-- Opening Marker --

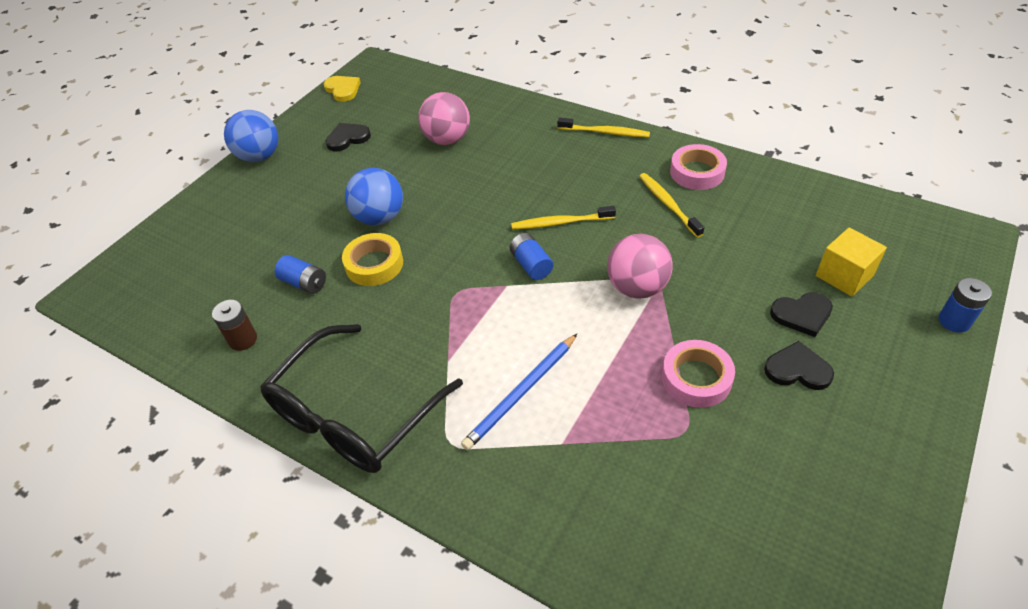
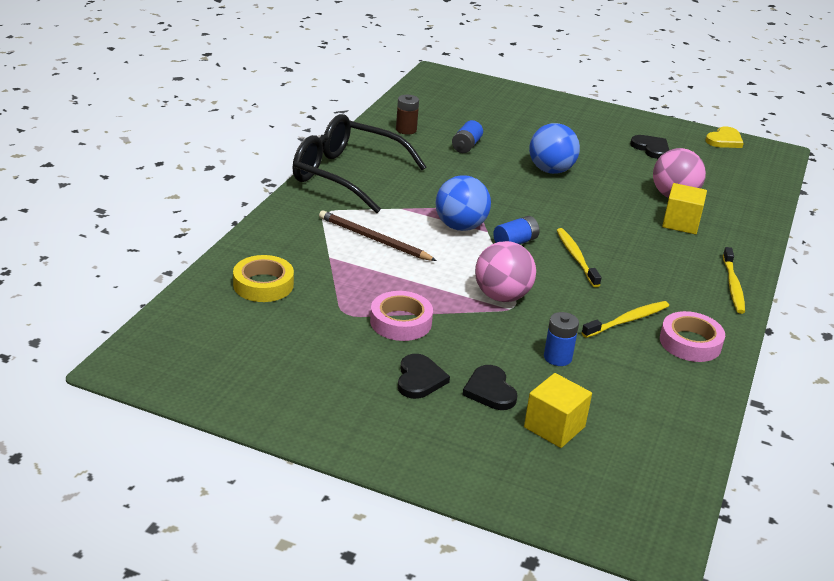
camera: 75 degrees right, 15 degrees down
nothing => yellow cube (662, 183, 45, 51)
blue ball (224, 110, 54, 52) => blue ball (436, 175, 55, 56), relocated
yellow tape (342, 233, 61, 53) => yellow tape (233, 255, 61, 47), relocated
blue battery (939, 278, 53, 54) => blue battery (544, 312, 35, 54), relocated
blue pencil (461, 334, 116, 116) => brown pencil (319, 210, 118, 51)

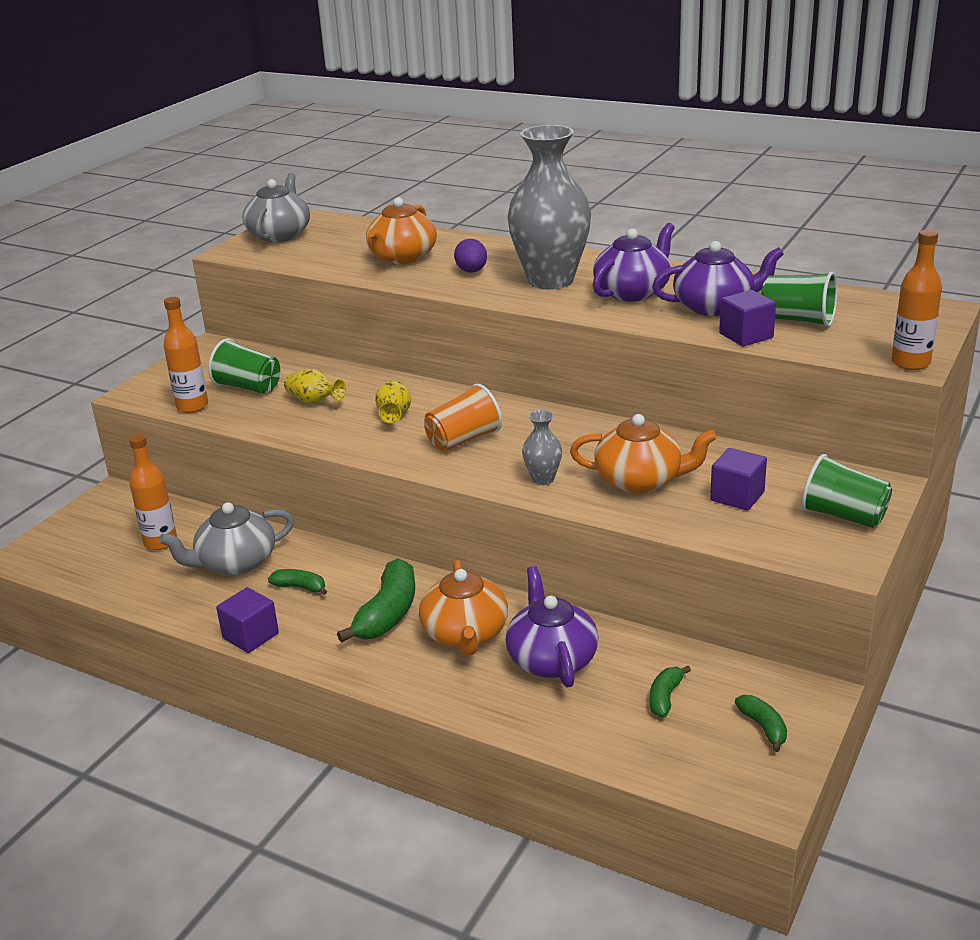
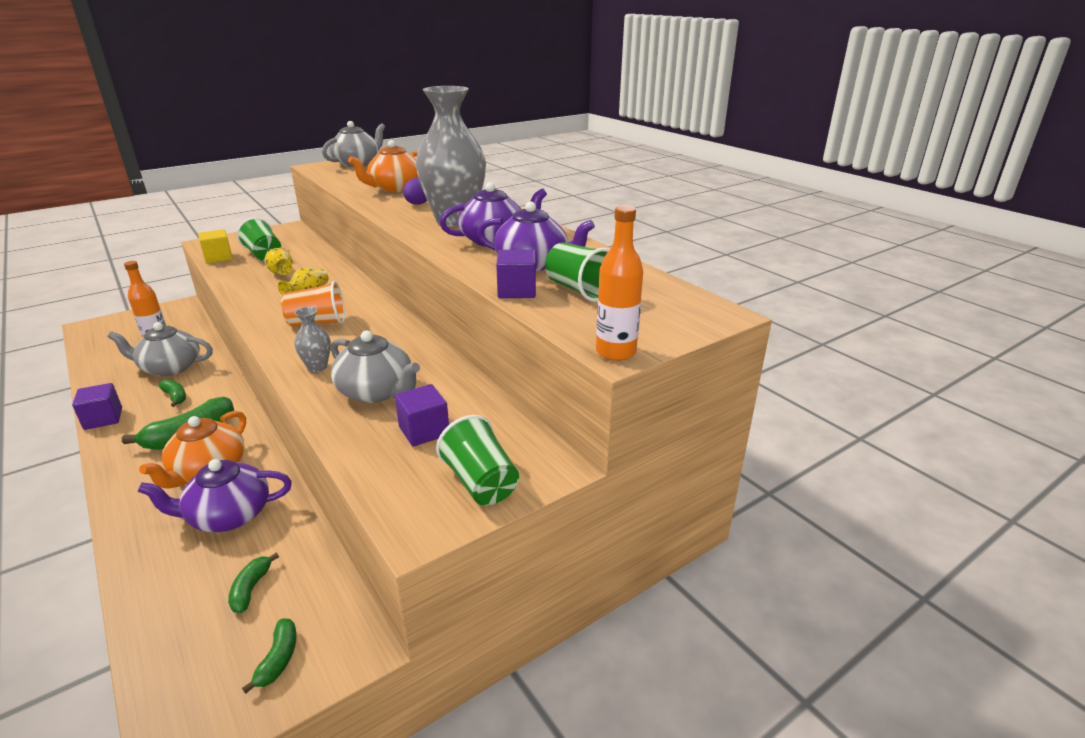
camera: 25 degrees right, 0 degrees up
orange bottle (164, 297, 44, 116) => yellow cube (198, 229, 35, 35)
orange teapot (570, 414, 147, 79) => grey teapot (331, 331, 89, 72)
purple teapot (506, 566, 92, 122) => purple teapot (138, 459, 154, 73), 120 degrees counterclockwise
green banana (650, 666, 41, 51) => green banana (228, 553, 51, 60), 45 degrees counterclockwise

-- Closing Marker --

_WHAT IS BEING ASKED_
Filter the records down to the lines containing the word "relocated", and copy those.

_THE ANSWER_
blue ball (224, 110, 54, 52) => blue ball (436, 175, 55, 56), relocated
yellow tape (342, 233, 61, 53) => yellow tape (233, 255, 61, 47), relocated
blue battery (939, 278, 53, 54) => blue battery (544, 312, 35, 54), relocated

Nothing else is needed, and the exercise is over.